Stored data entries

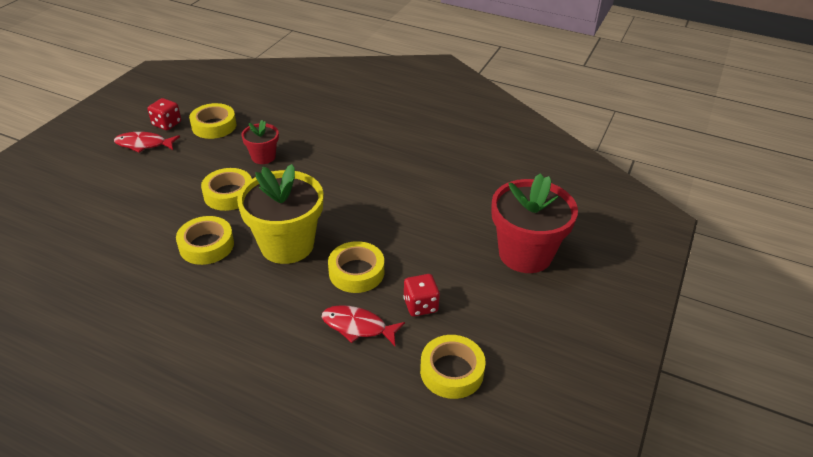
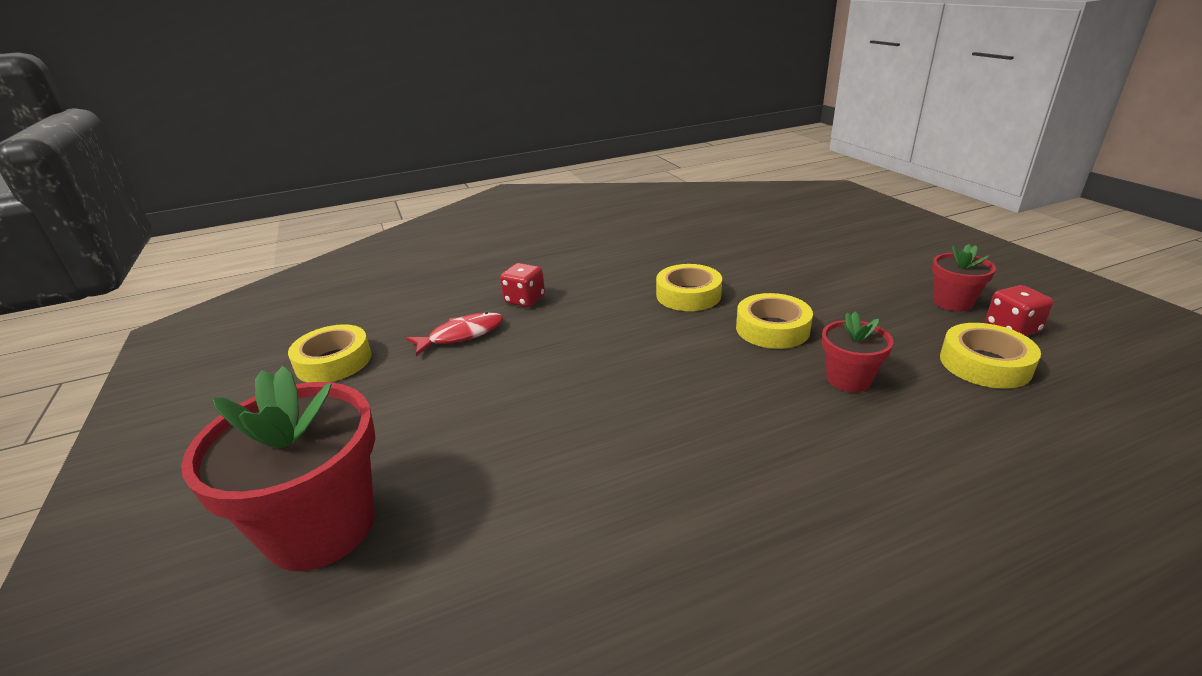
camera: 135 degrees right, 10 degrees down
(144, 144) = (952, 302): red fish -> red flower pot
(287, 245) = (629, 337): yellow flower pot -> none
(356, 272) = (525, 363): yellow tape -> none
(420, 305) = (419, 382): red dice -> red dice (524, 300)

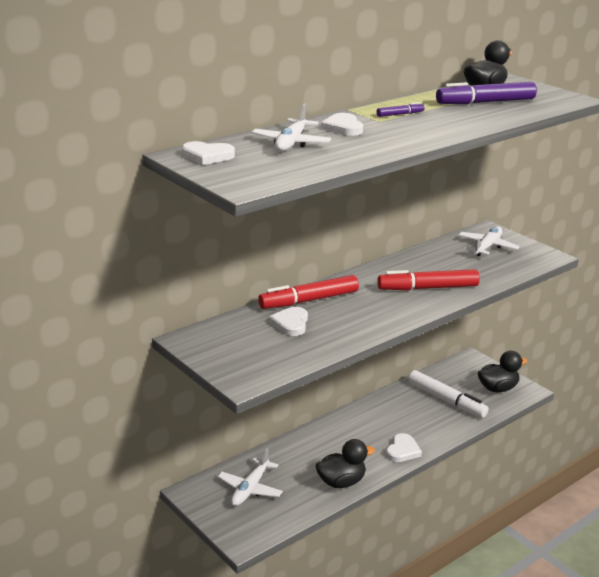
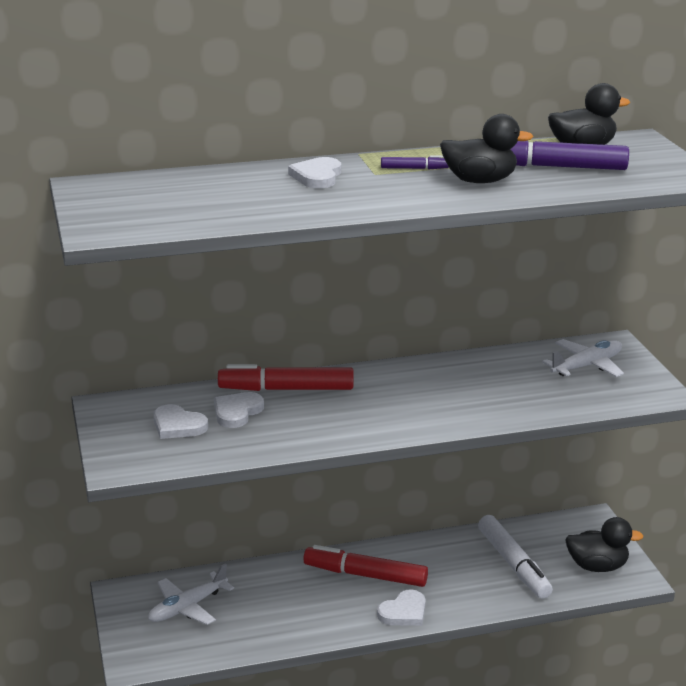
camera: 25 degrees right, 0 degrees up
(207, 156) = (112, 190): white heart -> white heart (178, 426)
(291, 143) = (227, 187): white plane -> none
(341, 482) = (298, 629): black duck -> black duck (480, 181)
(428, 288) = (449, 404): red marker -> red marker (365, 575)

* Aim of the task *
Filter the records for the string "none" and copy every line that holds it.

* Exercise output *
(287, 245) = (629, 337): yellow flower pot -> none
(356, 272) = (525, 363): yellow tape -> none
(291, 143) = (227, 187): white plane -> none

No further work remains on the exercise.